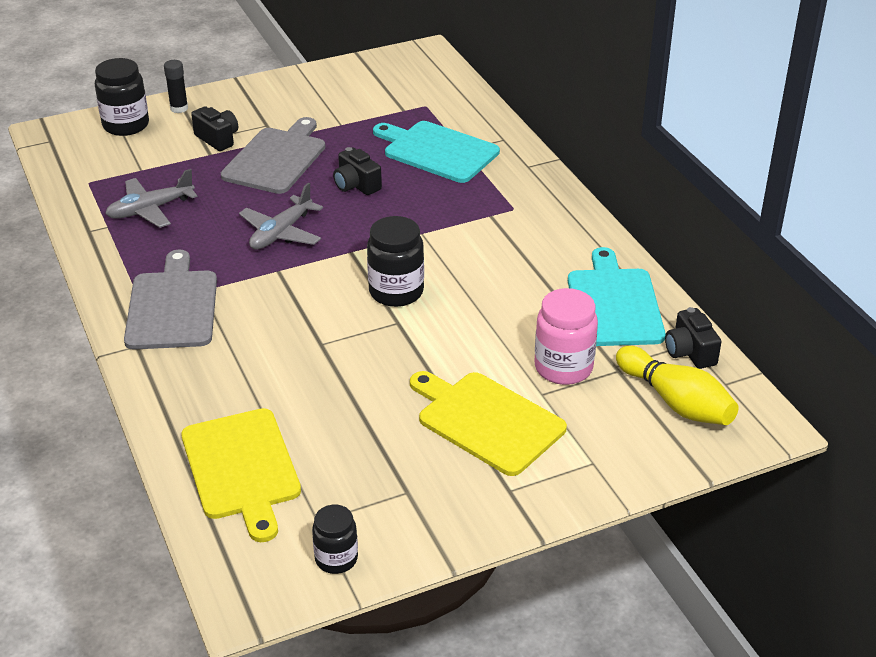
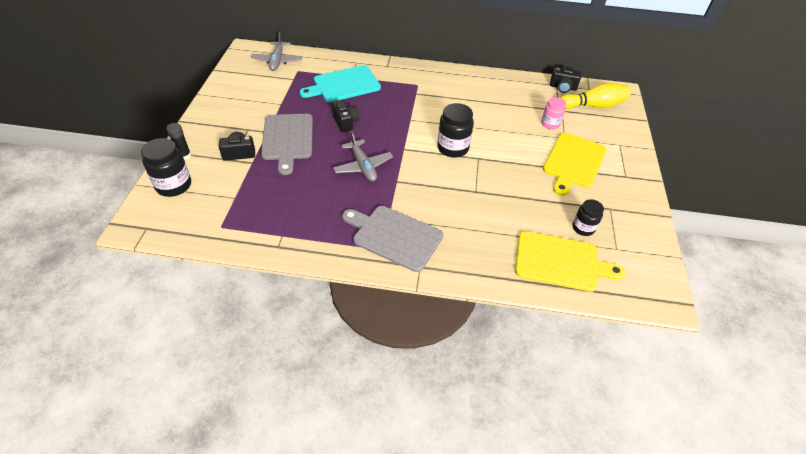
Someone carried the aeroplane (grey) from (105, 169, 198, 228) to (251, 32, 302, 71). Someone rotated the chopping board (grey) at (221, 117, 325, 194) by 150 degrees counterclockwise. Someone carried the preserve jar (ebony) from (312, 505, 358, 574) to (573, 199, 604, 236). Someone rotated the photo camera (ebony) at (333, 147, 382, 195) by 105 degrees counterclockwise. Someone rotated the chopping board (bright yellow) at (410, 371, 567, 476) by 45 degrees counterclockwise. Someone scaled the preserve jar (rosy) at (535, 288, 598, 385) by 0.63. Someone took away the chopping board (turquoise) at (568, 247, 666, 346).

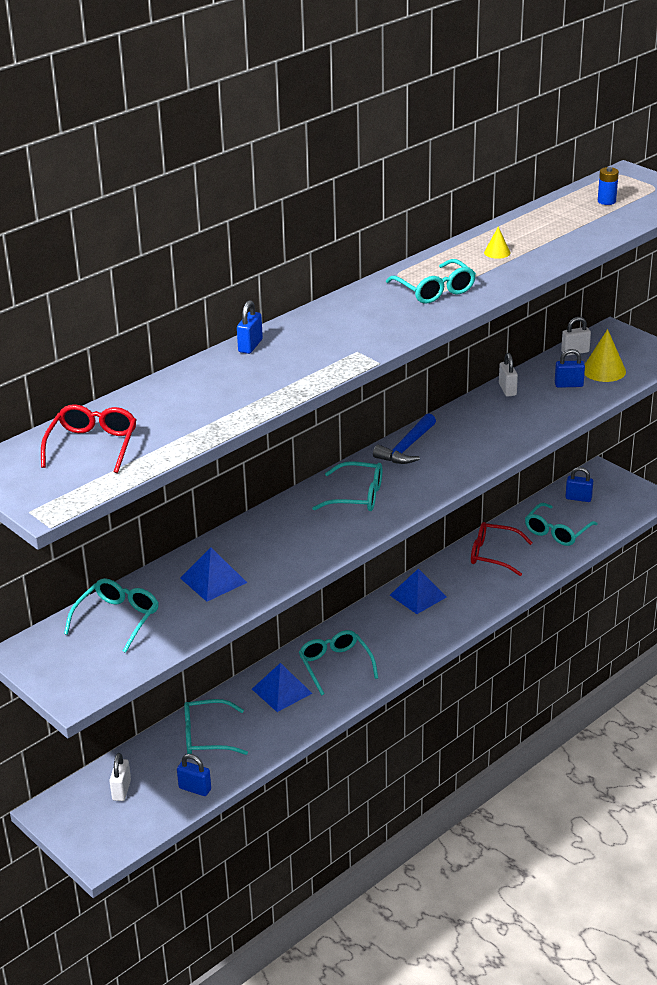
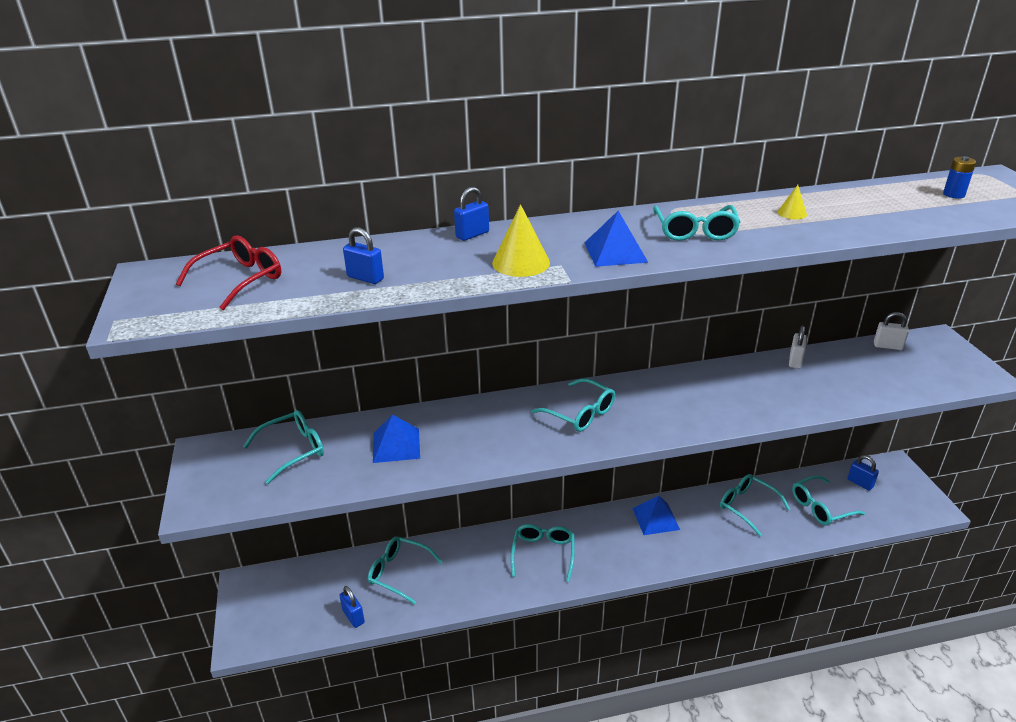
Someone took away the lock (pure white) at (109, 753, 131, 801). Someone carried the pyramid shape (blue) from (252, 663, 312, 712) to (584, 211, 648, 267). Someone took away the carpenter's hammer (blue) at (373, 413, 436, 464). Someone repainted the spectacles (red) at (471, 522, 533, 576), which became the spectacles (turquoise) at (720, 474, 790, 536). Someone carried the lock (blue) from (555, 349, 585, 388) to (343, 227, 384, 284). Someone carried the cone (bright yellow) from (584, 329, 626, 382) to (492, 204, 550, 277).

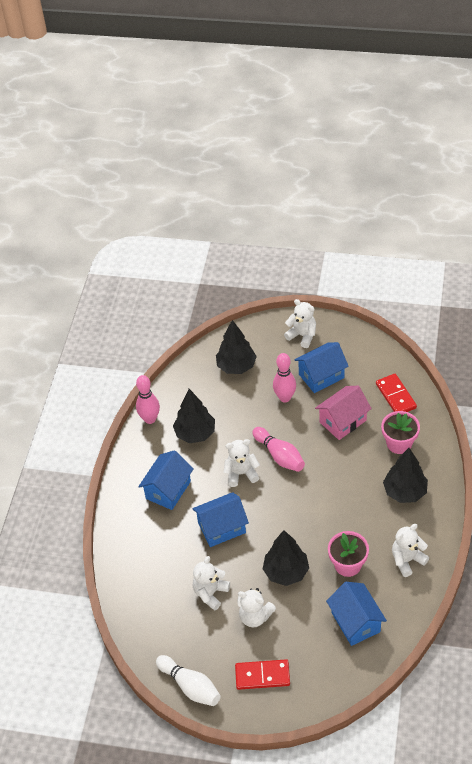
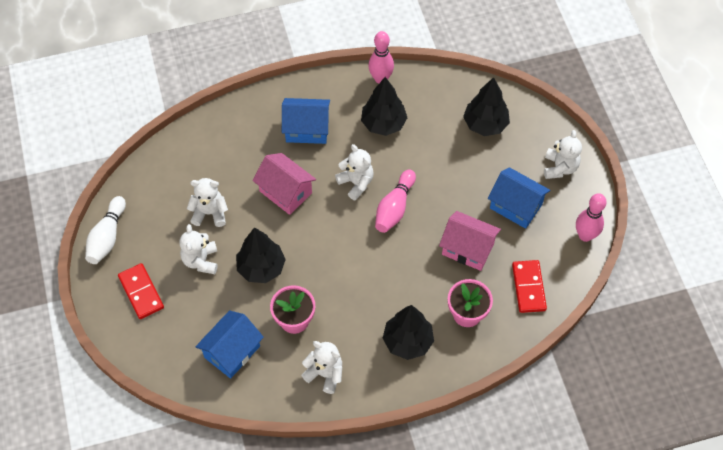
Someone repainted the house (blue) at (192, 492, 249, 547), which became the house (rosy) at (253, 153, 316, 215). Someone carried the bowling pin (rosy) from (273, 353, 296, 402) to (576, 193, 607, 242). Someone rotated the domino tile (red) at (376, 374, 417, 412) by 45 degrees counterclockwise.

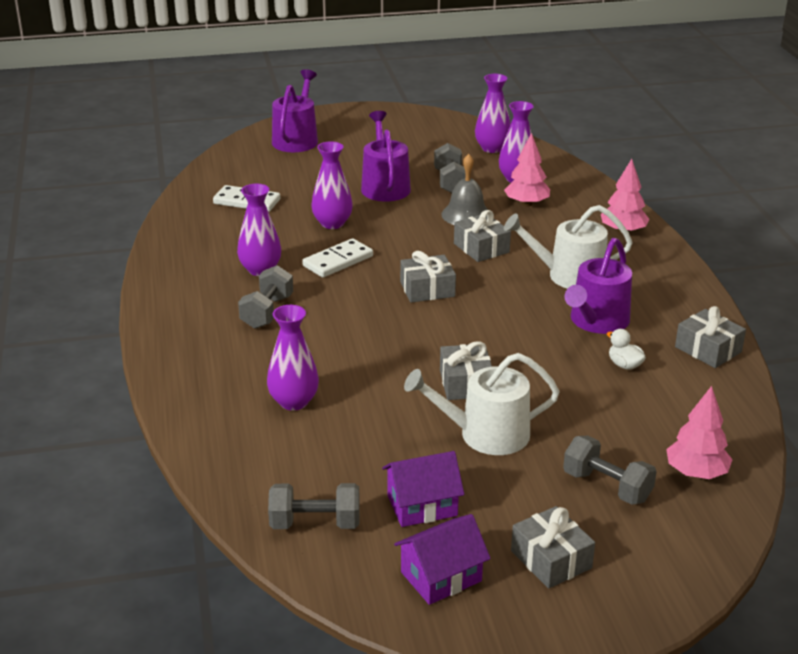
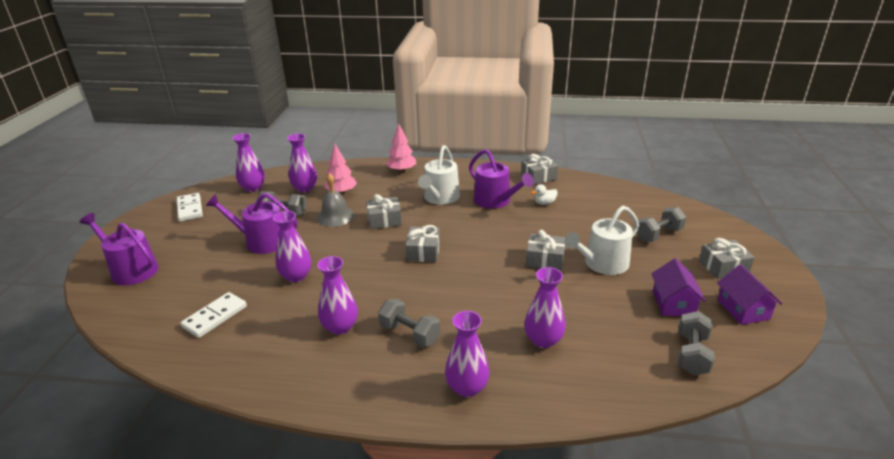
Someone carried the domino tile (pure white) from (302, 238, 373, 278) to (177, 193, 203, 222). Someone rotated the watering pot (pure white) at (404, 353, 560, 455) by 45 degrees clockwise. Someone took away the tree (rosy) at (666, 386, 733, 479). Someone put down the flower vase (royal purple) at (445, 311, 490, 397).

------------

__WHAT IS REQUIRED__
Without the pictures, retype the whole of the material above exactly.

__RESULT FOR THIS EXERCISE__
Someone carried the aeroplane (grey) from (105, 169, 198, 228) to (251, 32, 302, 71). Someone rotated the chopping board (grey) at (221, 117, 325, 194) by 150 degrees counterclockwise. Someone carried the preserve jar (ebony) from (312, 505, 358, 574) to (573, 199, 604, 236). Someone rotated the photo camera (ebony) at (333, 147, 382, 195) by 105 degrees counterclockwise. Someone rotated the chopping board (bright yellow) at (410, 371, 567, 476) by 45 degrees counterclockwise. Someone scaled the preserve jar (rosy) at (535, 288, 598, 385) by 0.63. Someone took away the chopping board (turquoise) at (568, 247, 666, 346).

Someone took away the lock (pure white) at (109, 753, 131, 801). Someone carried the pyramid shape (blue) from (252, 663, 312, 712) to (584, 211, 648, 267). Someone took away the carpenter's hammer (blue) at (373, 413, 436, 464). Someone repainted the spectacles (red) at (471, 522, 533, 576), which became the spectacles (turquoise) at (720, 474, 790, 536). Someone carried the lock (blue) from (555, 349, 585, 388) to (343, 227, 384, 284). Someone carried the cone (bright yellow) from (584, 329, 626, 382) to (492, 204, 550, 277).

Someone repainted the house (blue) at (192, 492, 249, 547), which became the house (rosy) at (253, 153, 316, 215). Someone carried the bowling pin (rosy) from (273, 353, 296, 402) to (576, 193, 607, 242). Someone rotated the domino tile (red) at (376, 374, 417, 412) by 45 degrees counterclockwise.

Someone carried the domino tile (pure white) from (302, 238, 373, 278) to (177, 193, 203, 222). Someone rotated the watering pot (pure white) at (404, 353, 560, 455) by 45 degrees clockwise. Someone took away the tree (rosy) at (666, 386, 733, 479). Someone put down the flower vase (royal purple) at (445, 311, 490, 397).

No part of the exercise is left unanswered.